** INFORMATION follows **

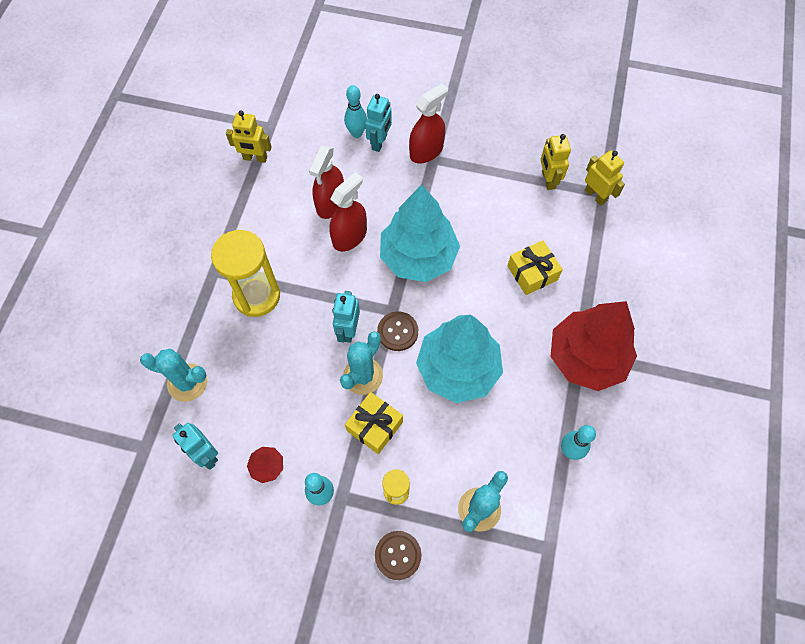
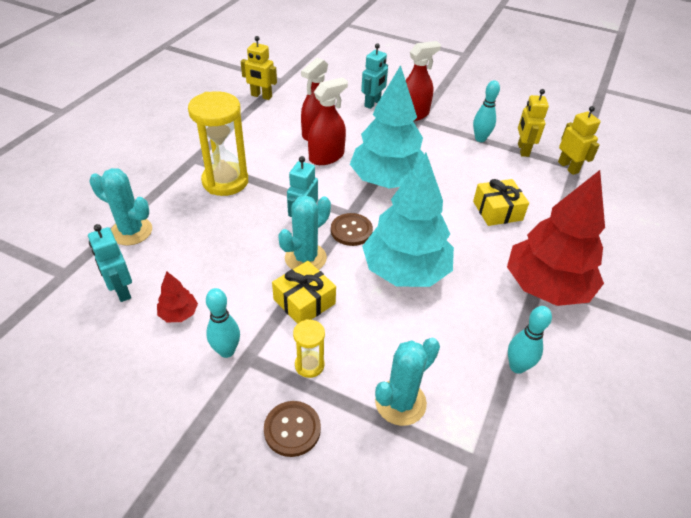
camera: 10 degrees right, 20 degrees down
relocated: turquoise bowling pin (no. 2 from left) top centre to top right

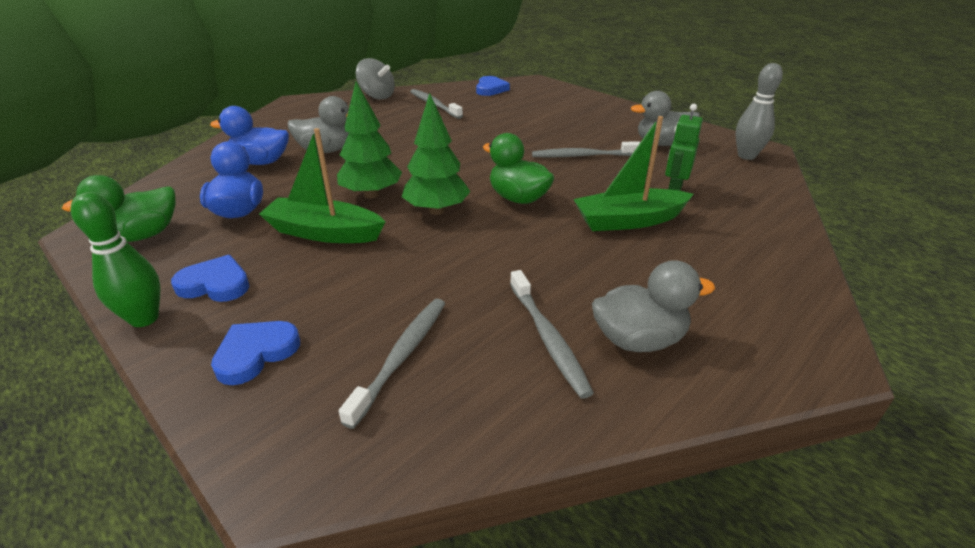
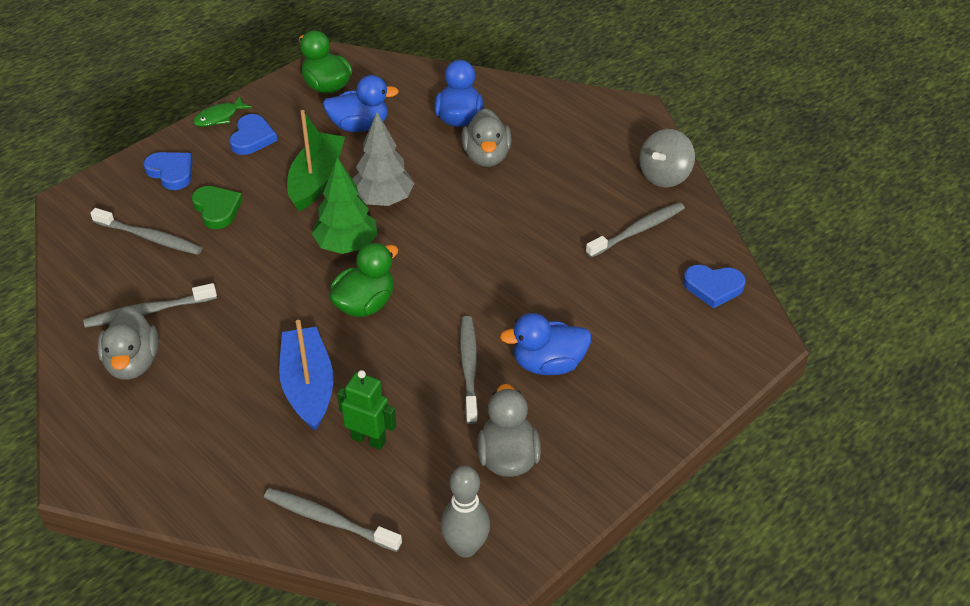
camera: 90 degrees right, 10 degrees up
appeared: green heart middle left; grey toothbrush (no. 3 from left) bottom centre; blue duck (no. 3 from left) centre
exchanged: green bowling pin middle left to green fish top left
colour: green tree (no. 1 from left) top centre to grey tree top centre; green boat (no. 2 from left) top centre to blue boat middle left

** End of INFORMATION **

--- TASK DETAILS ---
Set each line down exactly, beginning at the one containing "camera: 90 degrees right, 10 degrees up" and ending at the last line of the material above.

--- RESULT ---
camera: 90 degrees right, 10 degrees up
appeared: green heart middle left; grey toothbrush (no. 3 from left) bottom centre; blue duck (no. 3 from left) centre
exchanged: green bowling pin middle left to green fish top left
colour: green tree (no. 1 from left) top centre to grey tree top centre; green boat (no. 2 from left) top centre to blue boat middle left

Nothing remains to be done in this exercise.